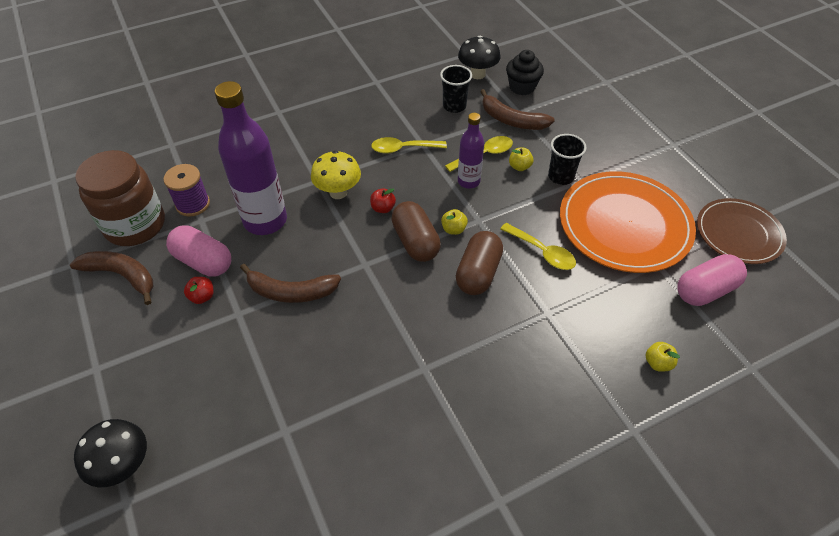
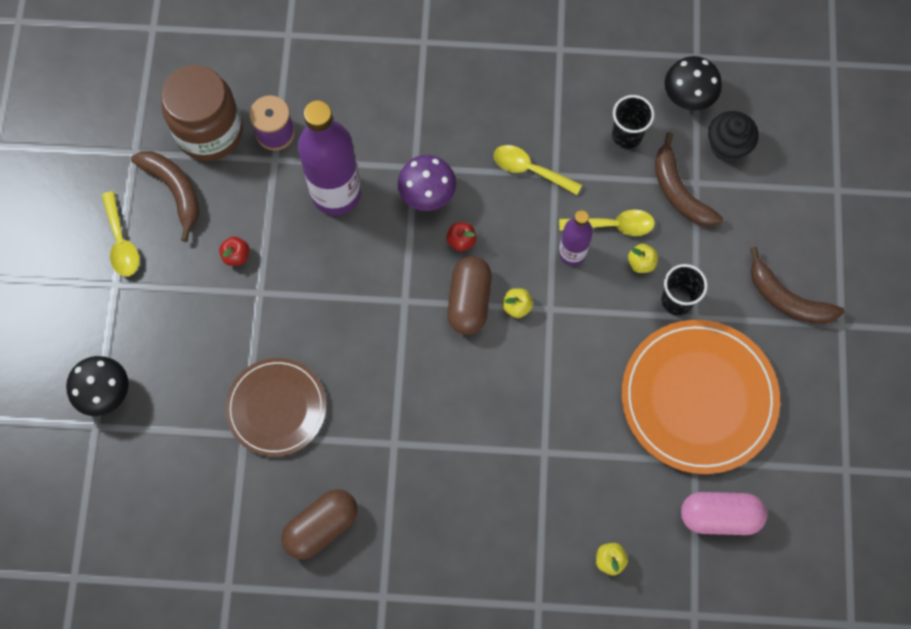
camera: 30 degrees right, 20 degrees up
(203, 261) = (255, 213): pink capsule -> none
(291, 292) = (319, 295): brown banana -> brown banana (787, 299)
(338, 192) = (427, 195): yellow mushroom -> purple mushroom
(478, 273) = (508, 372): brown capsule -> brown capsule (321, 527)
(542, 252) = (588, 383): yellow spoon -> yellow spoon (121, 242)
(739, 233) = (812, 475): brown plate -> brown plate (276, 408)

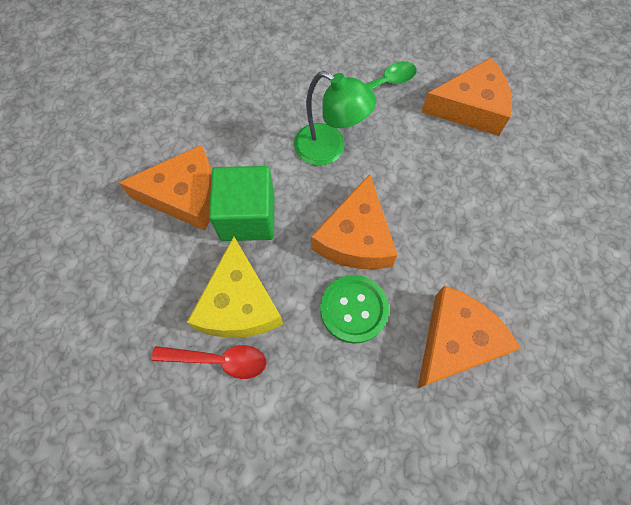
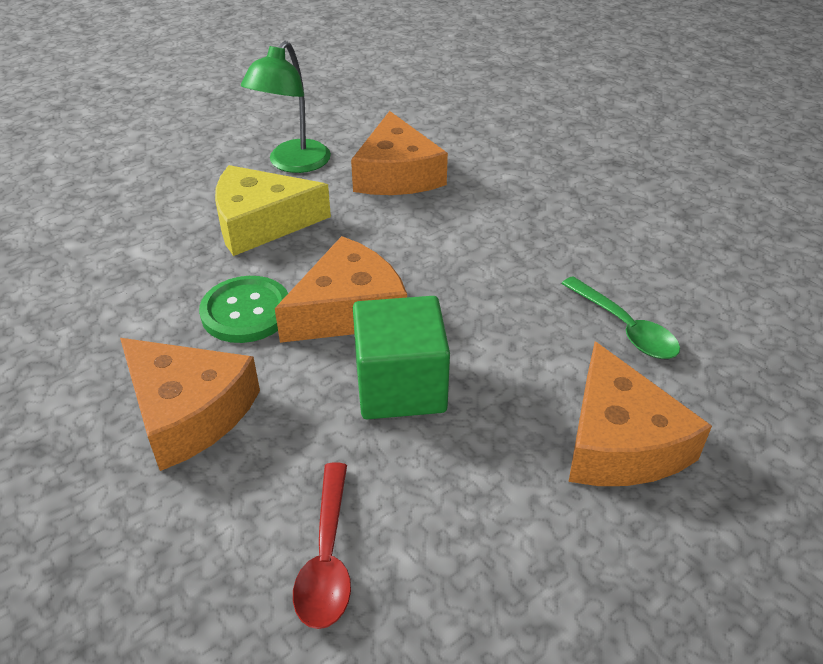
camera: 85 degrees right, 25 degrees down
(218, 360) = (198, 215): red spoon -> red spoon (327, 557)
(247, 217) = (373, 219): green cube -> green cube (400, 386)
(329, 149) = (487, 279): green lamp -> green lamp (293, 164)
(355, 238) = (349, 309): orange cheese -> orange cheese turned 135 degrees clockwise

## REQUIRED ACTION
Repeat the listing above exactly, with no pictures.

## TASK OUTPUT
camera: 30 degrees right, 20 degrees up
(203, 261) = (255, 213): pink capsule -> none
(291, 292) = (319, 295): brown banana -> brown banana (787, 299)
(338, 192) = (427, 195): yellow mushroom -> purple mushroom
(478, 273) = (508, 372): brown capsule -> brown capsule (321, 527)
(542, 252) = (588, 383): yellow spoon -> yellow spoon (121, 242)
(739, 233) = (812, 475): brown plate -> brown plate (276, 408)

camera: 85 degrees right, 25 degrees down
(218, 360) = (198, 215): red spoon -> red spoon (327, 557)
(247, 217) = (373, 219): green cube -> green cube (400, 386)
(329, 149) = (487, 279): green lamp -> green lamp (293, 164)
(355, 238) = (349, 309): orange cheese -> orange cheese turned 135 degrees clockwise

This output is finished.